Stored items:
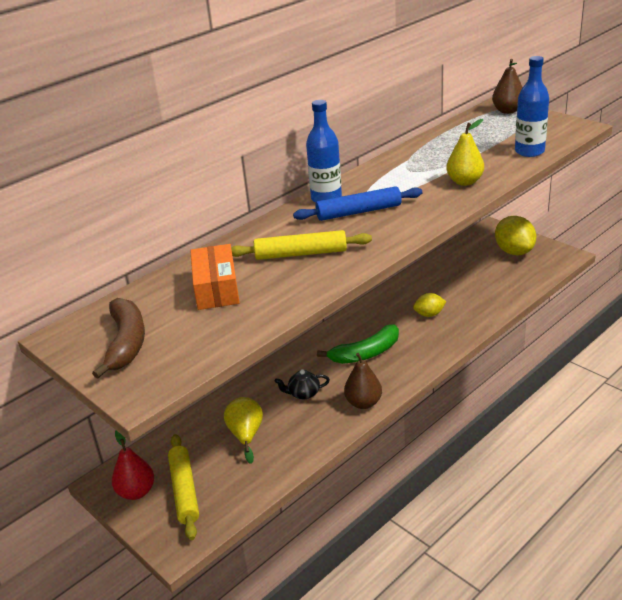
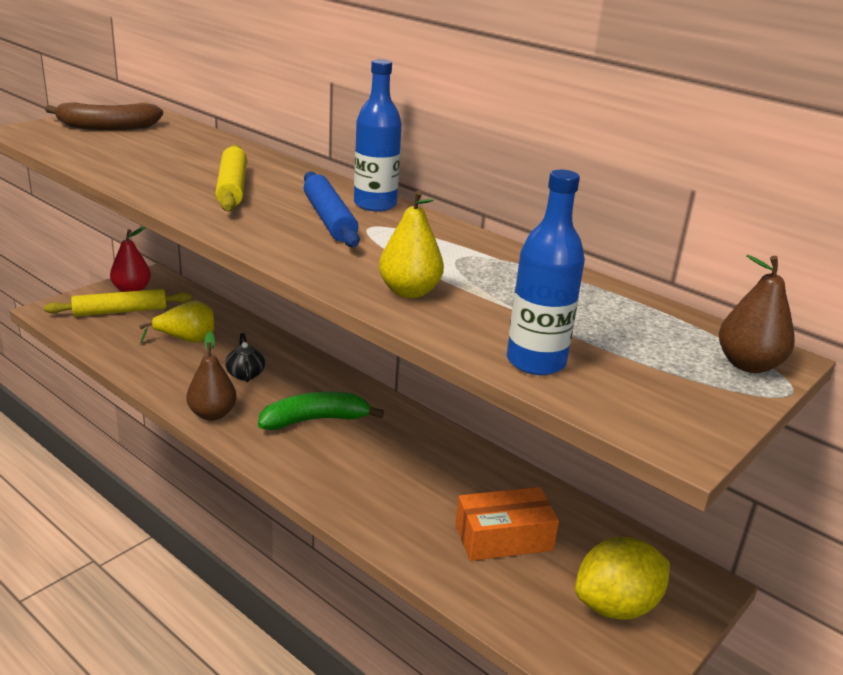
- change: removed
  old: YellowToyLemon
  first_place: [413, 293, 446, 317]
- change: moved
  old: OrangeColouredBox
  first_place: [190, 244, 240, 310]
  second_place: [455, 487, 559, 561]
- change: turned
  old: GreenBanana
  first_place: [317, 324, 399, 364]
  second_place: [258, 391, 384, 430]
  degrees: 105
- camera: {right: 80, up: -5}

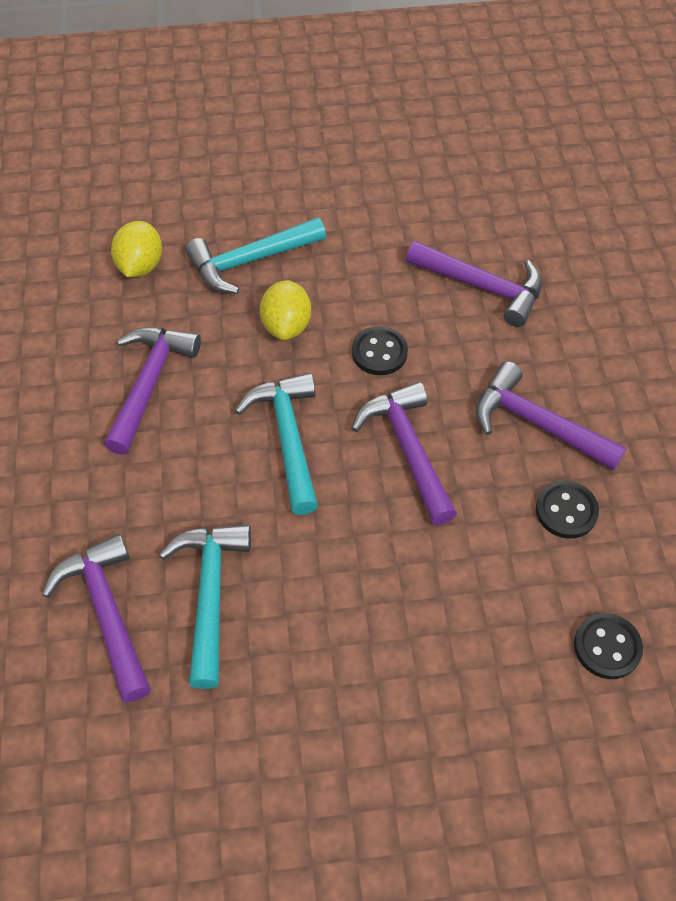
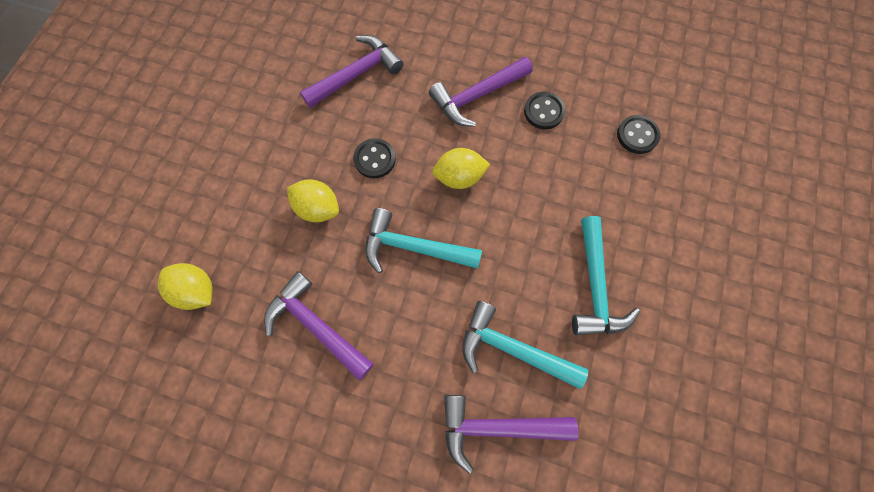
- change: moved
  old: TurquoiseCarpenter'sHammer
  first_place: [185, 217, 326, 294]
  second_place: [572, 216, 640, 335]
- change: replaced
  old: RoyalPurpleCarpenter'sHammer
  new: YellowToyLemon
  first_place: [351, 382, 457, 525]
  second_place: [432, 148, 490, 189]
- camera: {right: -65, up: 15}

_Try it_.
Each line from the one with "second_place: [258, 391, 384, 430]" through the end of the entries should be reproduced exactly. Leave out the pictures.

_Reply to the exercise_.
  second_place: [258, 391, 384, 430]
  degrees: 105
- camera: {right: 80, up: -5}

- change: moved
  old: TurquoiseCarpenter'sHammer
  first_place: [185, 217, 326, 294]
  second_place: [572, 216, 640, 335]
- change: replaced
  old: RoyalPurpleCarpenter'sHammer
  new: YellowToyLemon
  first_place: [351, 382, 457, 525]
  second_place: [432, 148, 490, 189]
- camera: {right: -65, up: 15}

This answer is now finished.